**What you should do**
Set down all the entries again, word for word.

** Records for the task follows **

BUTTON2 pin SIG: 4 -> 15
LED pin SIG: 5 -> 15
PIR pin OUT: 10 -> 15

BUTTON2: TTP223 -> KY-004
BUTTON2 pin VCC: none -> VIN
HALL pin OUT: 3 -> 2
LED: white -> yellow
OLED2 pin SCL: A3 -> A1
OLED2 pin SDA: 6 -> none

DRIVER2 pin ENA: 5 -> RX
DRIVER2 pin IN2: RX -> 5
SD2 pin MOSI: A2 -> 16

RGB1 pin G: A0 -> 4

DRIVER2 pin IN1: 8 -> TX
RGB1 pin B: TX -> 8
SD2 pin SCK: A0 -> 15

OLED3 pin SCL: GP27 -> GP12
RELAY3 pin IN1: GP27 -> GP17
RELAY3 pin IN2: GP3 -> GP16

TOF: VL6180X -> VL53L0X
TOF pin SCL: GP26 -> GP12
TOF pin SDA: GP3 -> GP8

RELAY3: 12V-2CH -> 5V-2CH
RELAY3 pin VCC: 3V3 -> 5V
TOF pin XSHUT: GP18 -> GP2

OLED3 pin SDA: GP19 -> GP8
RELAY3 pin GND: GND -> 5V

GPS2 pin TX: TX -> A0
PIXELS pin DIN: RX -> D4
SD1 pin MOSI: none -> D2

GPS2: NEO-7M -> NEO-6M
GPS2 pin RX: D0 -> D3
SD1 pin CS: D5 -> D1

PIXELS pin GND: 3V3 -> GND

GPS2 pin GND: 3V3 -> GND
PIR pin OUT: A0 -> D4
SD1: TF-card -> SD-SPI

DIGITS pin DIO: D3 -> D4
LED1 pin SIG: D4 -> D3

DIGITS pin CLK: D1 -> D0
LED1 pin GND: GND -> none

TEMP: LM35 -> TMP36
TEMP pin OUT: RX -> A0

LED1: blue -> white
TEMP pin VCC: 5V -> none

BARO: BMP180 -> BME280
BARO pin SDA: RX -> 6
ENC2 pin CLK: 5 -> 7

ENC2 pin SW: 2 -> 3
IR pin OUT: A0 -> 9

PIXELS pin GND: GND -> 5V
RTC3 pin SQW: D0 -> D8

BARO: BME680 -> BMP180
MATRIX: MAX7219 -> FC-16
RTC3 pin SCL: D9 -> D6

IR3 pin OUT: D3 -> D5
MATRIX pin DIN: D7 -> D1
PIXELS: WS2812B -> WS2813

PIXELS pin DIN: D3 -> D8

** End of Records for the task **

**Final answer**
BUTTON2 pin SIG: 4 -> 15
LED pin SIG: 5 -> 15
PIR pin OUT: 10 -> 15

BUTTON2: TTP223 -> KY-004
BUTTON2 pin VCC: none -> VIN
HALL pin OUT: 3 -> 2
LED: white -> yellow
OLED2 pin SCL: A3 -> A1
OLED2 pin SDA: 6 -> none

DRIVER2 pin ENA: 5 -> RX
DRIVER2 pin IN2: RX -> 5
SD2 pin MOSI: A2 -> 16

RGB1 pin G: A0 -> 4

DRIVER2 pin IN1: 8 -> TX
RGB1 pin B: TX -> 8
SD2 pin SCK: A0 -> 15

OLED3 pin SCL: GP27 -> GP12
RELAY3 pin IN1: GP27 -> GP17
RELAY3 pin IN2: GP3 -> GP16

TOF: VL6180X -> VL53L0X
TOF pin SCL: GP26 -> GP12
TOF pin SDA: GP3 -> GP8

RELAY3: 12V-2CH -> 5V-2CH
RELAY3 pin VCC: 3V3 -> 5V
TOF pin XSHUT: GP18 -> GP2

OLED3 pin SDA: GP19 -> GP8
RELAY3 pin GND: GND -> 5V

GPS2 pin TX: TX -> A0
PIXELS pin DIN: RX -> D4
SD1 pin MOSI: none -> D2

GPS2: NEO-7M -> NEO-6M
GPS2 pin RX: D0 -> D3
SD1 pin CS: D5 -> D1

PIXELS pin GND: 3V3 -> GND

GPS2 pin GND: 3V3 -> GND
PIR pin OUT: A0 -> D4
SD1: TF-card -> SD-SPI

DIGITS pin DIO: D3 -> D4
LED1 pin SIG: D4 -> D3

DIGITS pin CLK: D1 -> D0
LED1 pin GND: GND -> none

TEMP: LM35 -> TMP36
TEMP pin OUT: RX -> A0

LED1: blue -> white
TEMP pin VCC: 5V -> none

BARO: BMP180 -> BME280
BARO pin SDA: RX -> 6
ENC2 pin CLK: 5 -> 7

ENC2 pin SW: 2 -> 3
IR pin OUT: A0 -> 9

PIXELS pin GND: GND -> 5V
RTC3 pin SQW: D0 -> D8

BARO: BME680 -> BMP180
MATRIX: MAX7219 -> FC-16
RTC3 pin SCL: D9 -> D6

IR3 pin OUT: D3 -> D5
MATRIX pin DIN: D7 -> D1
PIXELS: WS2812B -> WS2813

PIXELS pin DIN: D3 -> D8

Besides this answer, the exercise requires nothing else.